_WHAT YOU HAVE TO DO_
How many lines below include the string "blue"? State the number alone.

_DATA SUPPLIED_
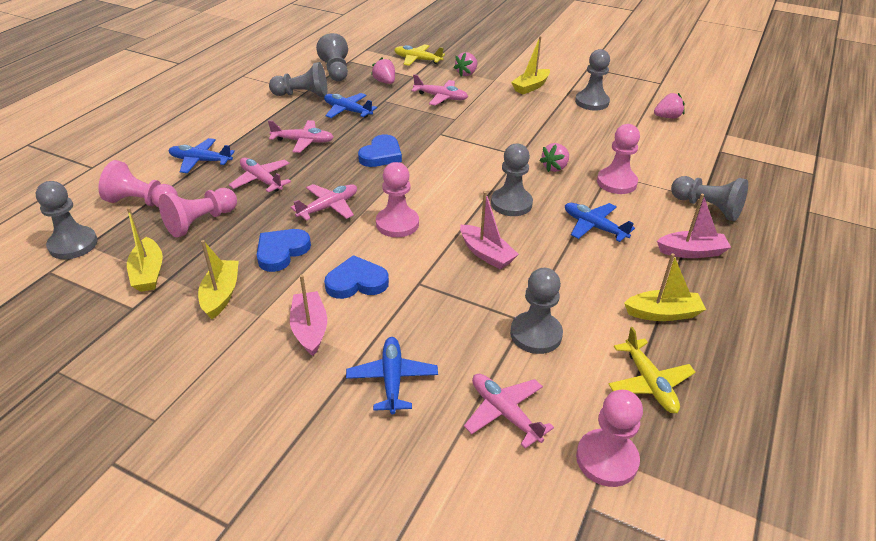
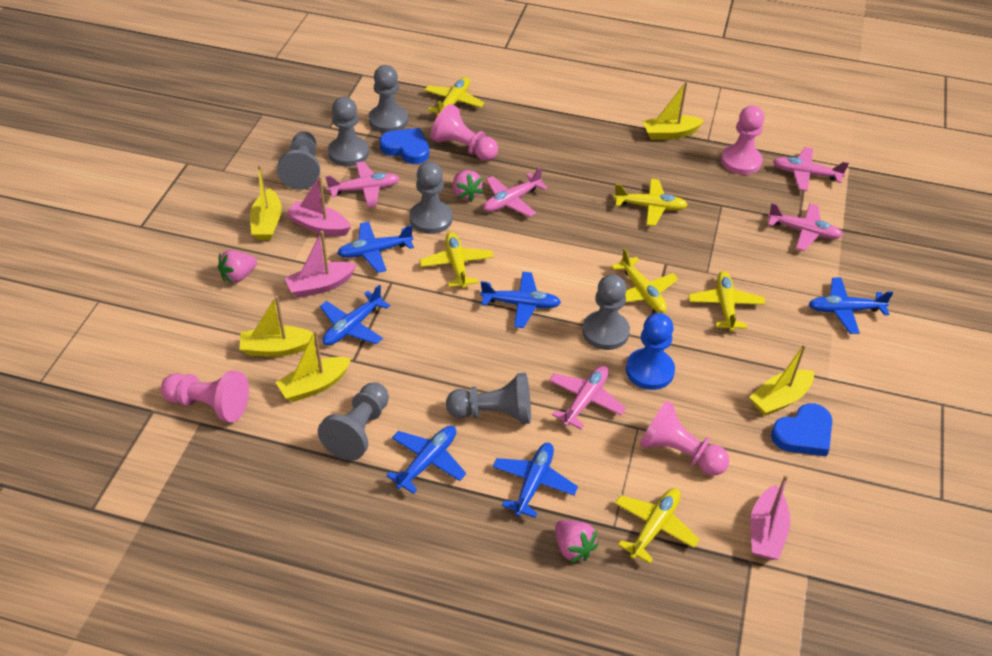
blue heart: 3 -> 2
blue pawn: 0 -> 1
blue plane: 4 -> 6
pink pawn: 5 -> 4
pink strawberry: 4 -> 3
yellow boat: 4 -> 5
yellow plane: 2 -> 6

--

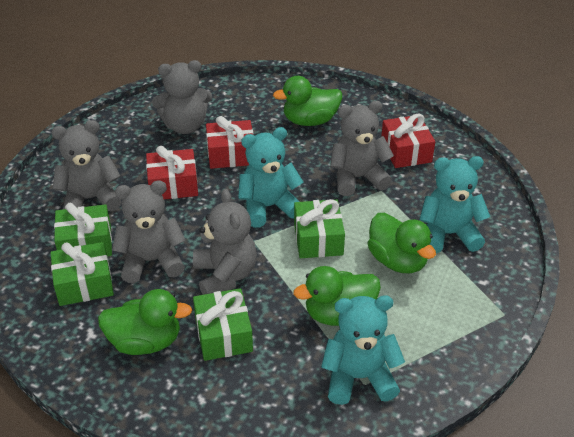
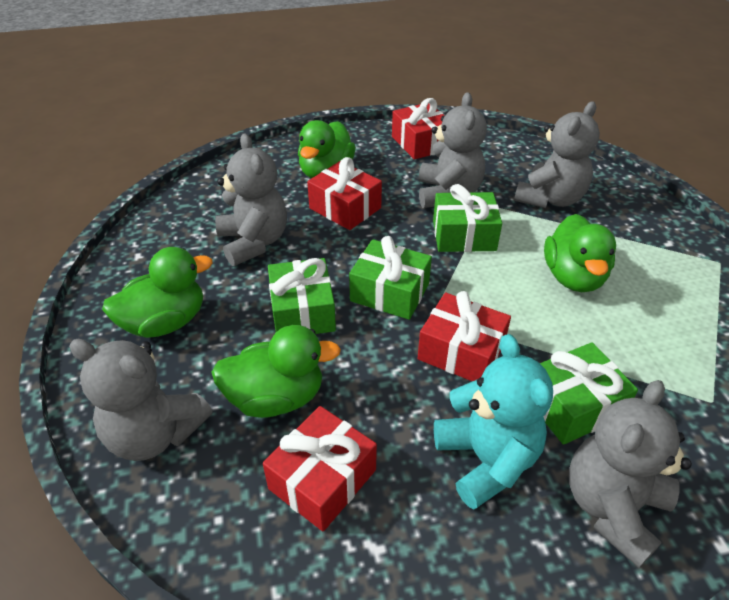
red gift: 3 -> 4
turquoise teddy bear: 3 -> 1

_SOLUTION FOR THIS TASK_
3